# What is required
The lines from the one with "camera: 50 degrees left, 10 degrees up" through the last line below are to be copied exactly; no other lines are to be returned.

(Task material begins)

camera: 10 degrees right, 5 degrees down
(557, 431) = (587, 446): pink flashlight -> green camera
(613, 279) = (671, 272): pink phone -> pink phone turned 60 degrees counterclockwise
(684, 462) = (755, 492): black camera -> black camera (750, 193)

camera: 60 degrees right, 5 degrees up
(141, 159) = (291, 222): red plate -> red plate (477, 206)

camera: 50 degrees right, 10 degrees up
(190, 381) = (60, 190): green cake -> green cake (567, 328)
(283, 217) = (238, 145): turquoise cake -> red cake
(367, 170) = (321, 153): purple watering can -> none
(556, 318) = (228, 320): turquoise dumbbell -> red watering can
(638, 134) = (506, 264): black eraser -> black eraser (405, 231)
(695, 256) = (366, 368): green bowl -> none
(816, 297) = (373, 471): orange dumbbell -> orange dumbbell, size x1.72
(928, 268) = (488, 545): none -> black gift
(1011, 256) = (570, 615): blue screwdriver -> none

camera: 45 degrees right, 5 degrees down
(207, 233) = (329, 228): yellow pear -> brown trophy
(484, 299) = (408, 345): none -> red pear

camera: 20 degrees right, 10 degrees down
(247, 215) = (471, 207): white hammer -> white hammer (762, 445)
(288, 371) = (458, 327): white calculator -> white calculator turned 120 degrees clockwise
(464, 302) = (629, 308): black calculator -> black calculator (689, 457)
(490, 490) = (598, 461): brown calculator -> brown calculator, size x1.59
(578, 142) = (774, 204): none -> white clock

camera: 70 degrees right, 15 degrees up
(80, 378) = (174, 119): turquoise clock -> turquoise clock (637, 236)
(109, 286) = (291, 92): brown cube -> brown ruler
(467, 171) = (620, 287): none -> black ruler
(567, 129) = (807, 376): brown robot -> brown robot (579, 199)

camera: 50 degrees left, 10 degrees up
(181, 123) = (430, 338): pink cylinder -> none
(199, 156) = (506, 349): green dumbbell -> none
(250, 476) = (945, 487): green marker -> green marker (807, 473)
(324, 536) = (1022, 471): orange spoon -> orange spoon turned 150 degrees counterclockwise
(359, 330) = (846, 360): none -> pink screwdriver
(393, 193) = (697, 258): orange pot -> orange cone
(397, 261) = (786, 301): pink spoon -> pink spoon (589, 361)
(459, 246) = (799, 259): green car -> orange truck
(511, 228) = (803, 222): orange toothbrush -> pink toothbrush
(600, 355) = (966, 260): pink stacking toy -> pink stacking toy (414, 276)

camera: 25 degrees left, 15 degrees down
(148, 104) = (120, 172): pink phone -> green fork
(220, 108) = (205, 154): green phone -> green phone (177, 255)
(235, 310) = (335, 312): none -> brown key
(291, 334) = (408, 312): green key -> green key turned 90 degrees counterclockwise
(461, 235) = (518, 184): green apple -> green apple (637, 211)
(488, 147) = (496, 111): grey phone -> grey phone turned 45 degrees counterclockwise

(Task material ends)

# Result for this task
camera: 50 degrees left, 10 degrees up
(181, 123) = (430, 338): pink cylinder -> none
(199, 156) = (506, 349): green dumbbell -> none
(250, 476) = (945, 487): green marker -> green marker (807, 473)
(324, 536) = (1022, 471): orange spoon -> orange spoon turned 150 degrees counterclockwise
(359, 330) = (846, 360): none -> pink screwdriver
(393, 193) = (697, 258): orange pot -> orange cone
(397, 261) = (786, 301): pink spoon -> pink spoon (589, 361)
(459, 246) = (799, 259): green car -> orange truck
(511, 228) = (803, 222): orange toothbrush -> pink toothbrush
(600, 355) = (966, 260): pink stacking toy -> pink stacking toy (414, 276)

camera: 25 degrees left, 15 degrees down
(148, 104) = (120, 172): pink phone -> green fork
(220, 108) = (205, 154): green phone -> green phone (177, 255)
(235, 310) = (335, 312): none -> brown key
(291, 334) = (408, 312): green key -> green key turned 90 degrees counterclockwise
(461, 235) = (518, 184): green apple -> green apple (637, 211)
(488, 147) = (496, 111): grey phone -> grey phone turned 45 degrees counterclockwise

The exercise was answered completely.